→ **Activity**
Retype the listing exactly, with no images.

→ **Data**
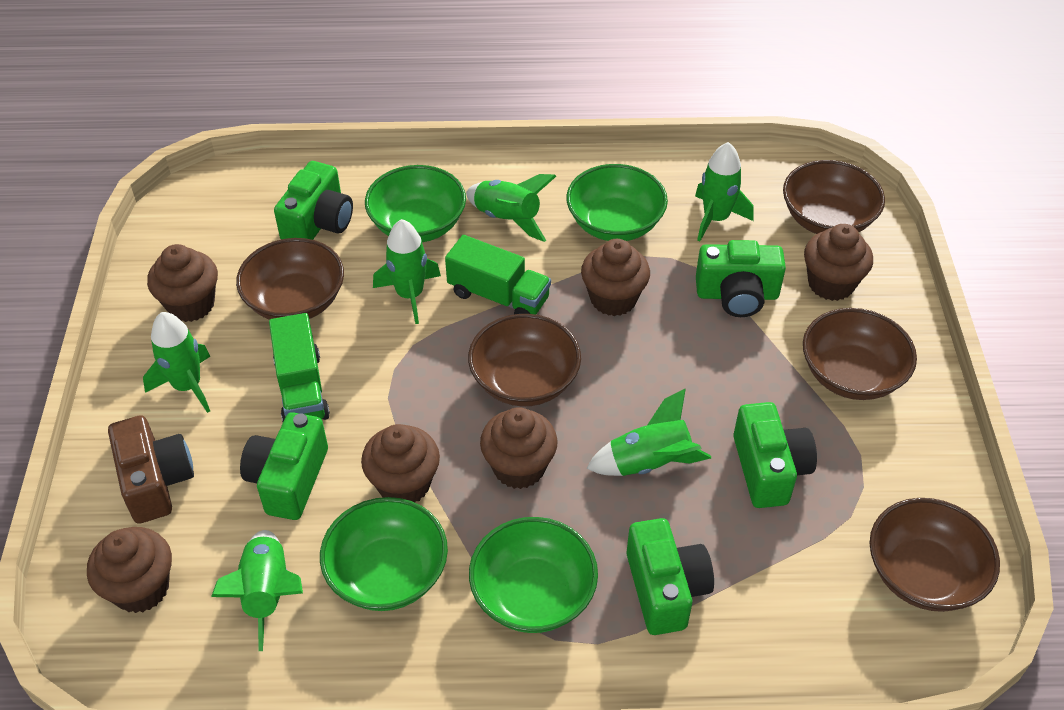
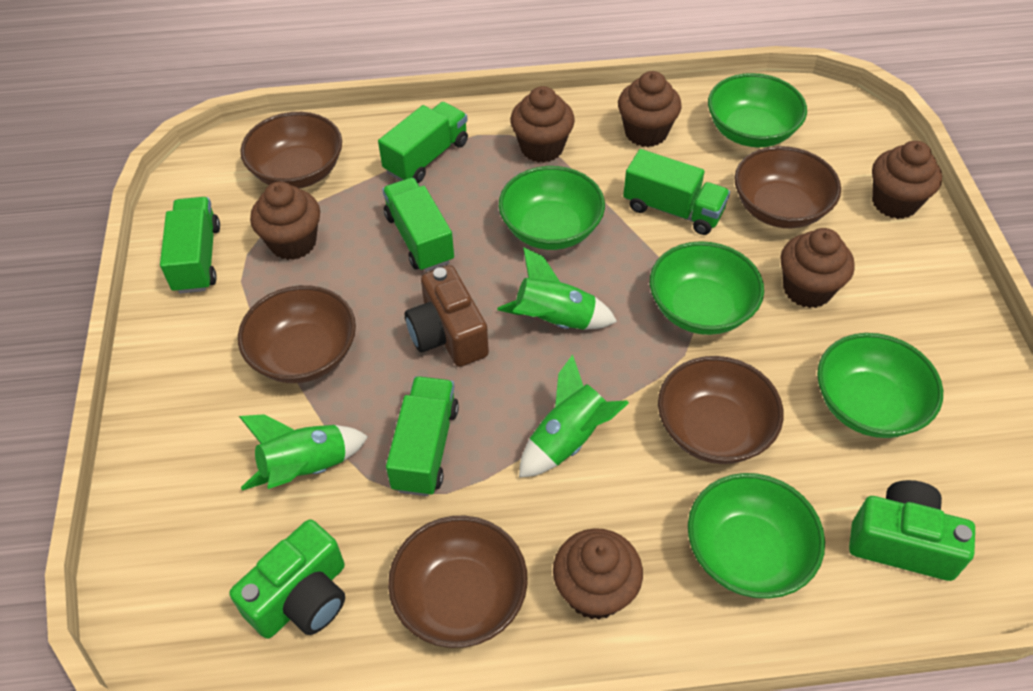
green bowl: 4 -> 5
green camera: 5 -> 2
green rocket: 6 -> 3
green truck: 2 -> 5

→ **Worked solution**
green bowl: 4 -> 5
green camera: 5 -> 2
green rocket: 6 -> 3
green truck: 2 -> 5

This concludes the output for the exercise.